## What to do
The answer must reproduce every record exactly, with all pictures omitted.
◇ ◇ ◇
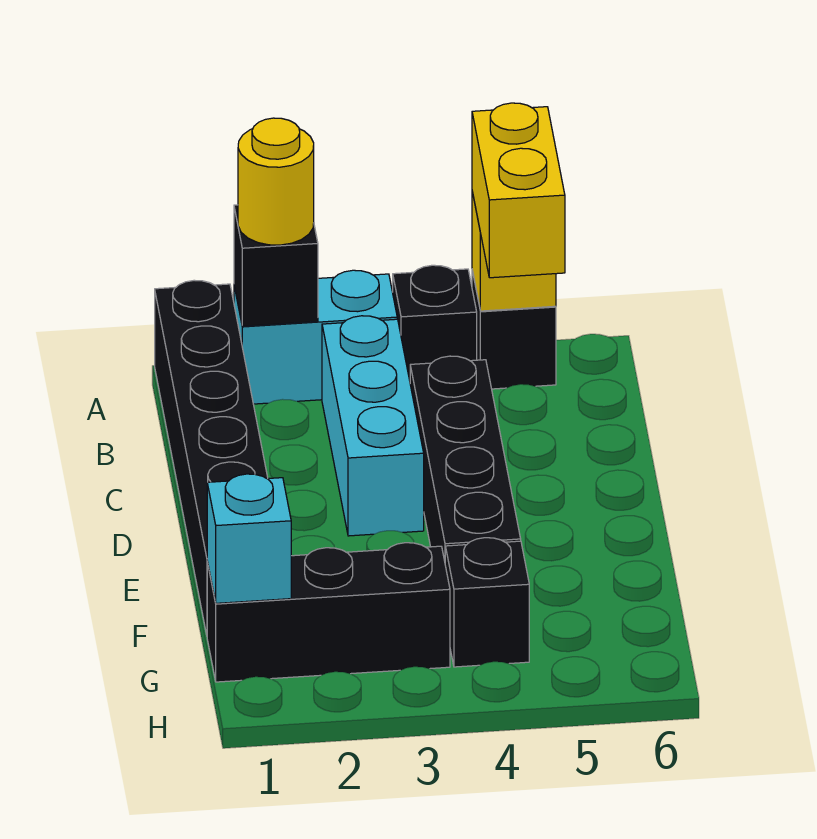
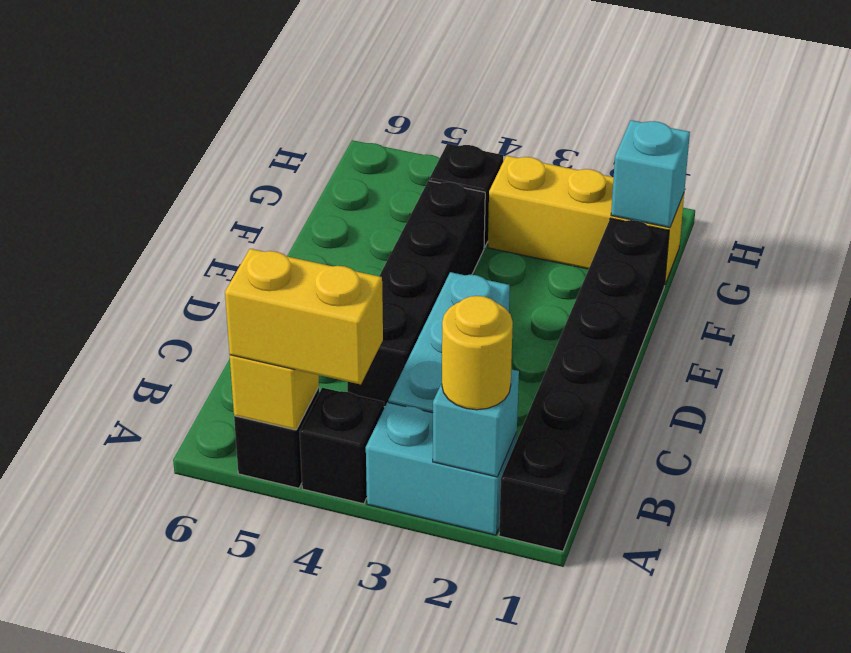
black brick A2 level 2 -> cyan brick A2 level 2
yellow brick A5:B5 level 3 -> yellow brick A4:A5 level 3
black brick G1:G3 level 1 -> yellow brick G1:G3 level 1

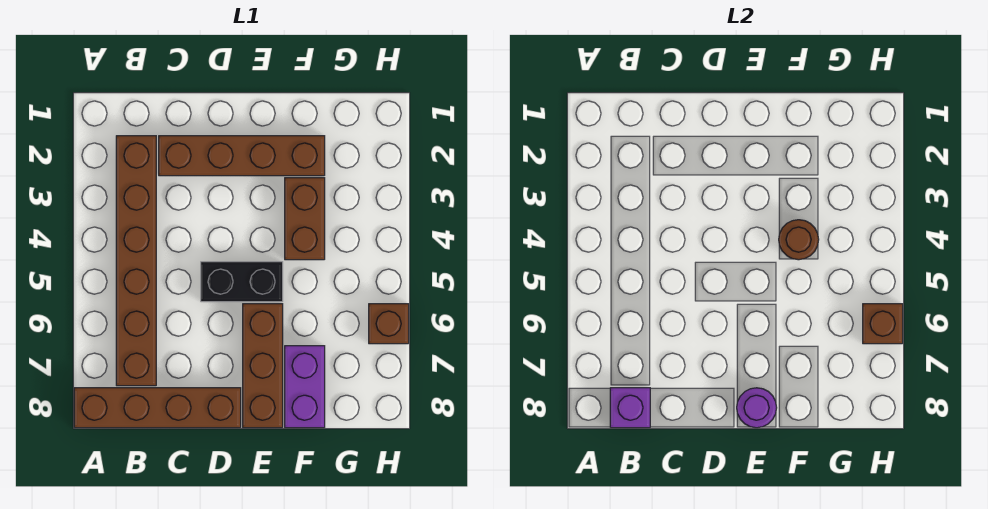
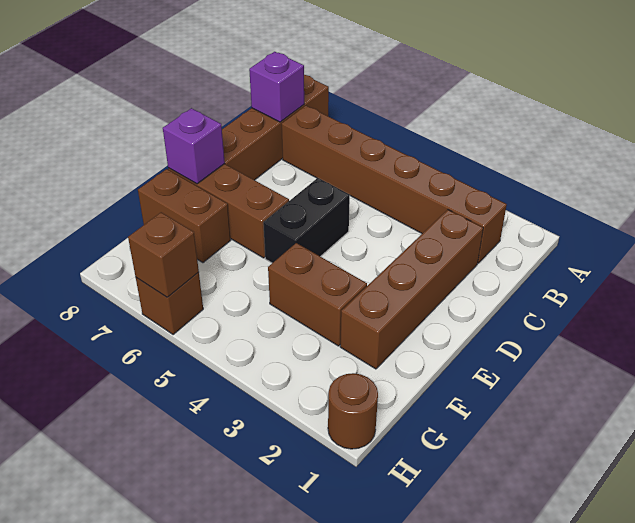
purple round brick E8 level 2 -> purple brick E8 level 2
brown round brick F4 level 2 -> brown round brick H1 level 1
purple brick F7:F8 level 1 -> brown brick F7:F8 level 1

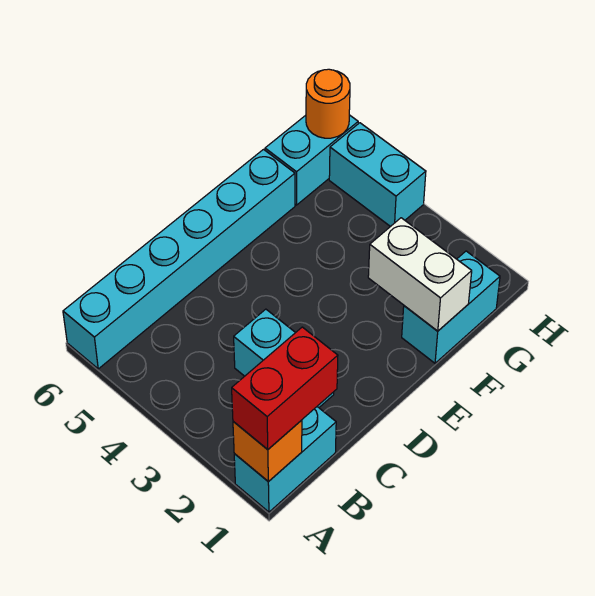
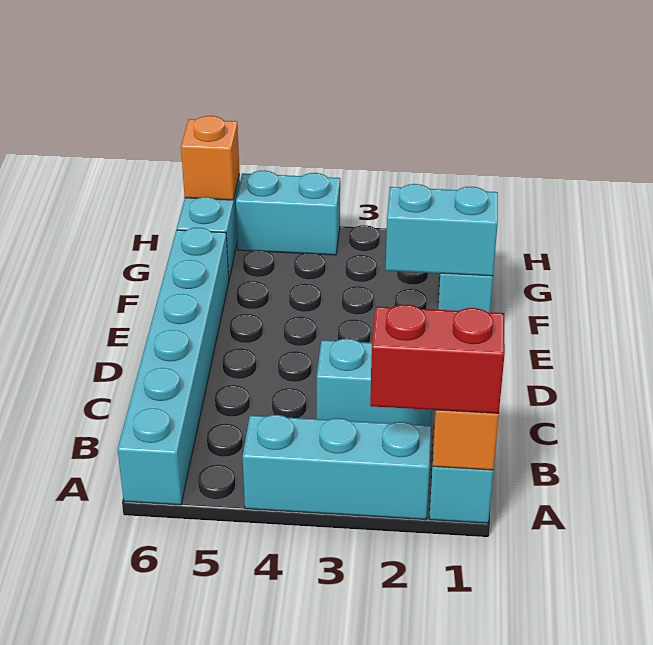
red brick A1:B1 level 3 -> red brick A1:A2 level 3
none -> cyan brick A2:A4 level 1
white brick F1:F2 level 2 -> cyan brick F1:F2 level 2
orange round brick H6 level 2 -> orange brick H6 level 2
◇ ◇ ◇
## Your solution
black brick A2 level 2 -> cyan brick A2 level 2
yellow brick A5:B5 level 3 -> yellow brick A4:A5 level 3
black brick G1:G3 level 1 -> yellow brick G1:G3 level 1

purple round brick E8 level 2 -> purple brick E8 level 2
brown round brick F4 level 2 -> brown round brick H1 level 1
purple brick F7:F8 level 1 -> brown brick F7:F8 level 1

red brick A1:B1 level 3 -> red brick A1:A2 level 3
none -> cyan brick A2:A4 level 1
white brick F1:F2 level 2 -> cyan brick F1:F2 level 2
orange round brick H6 level 2 -> orange brick H6 level 2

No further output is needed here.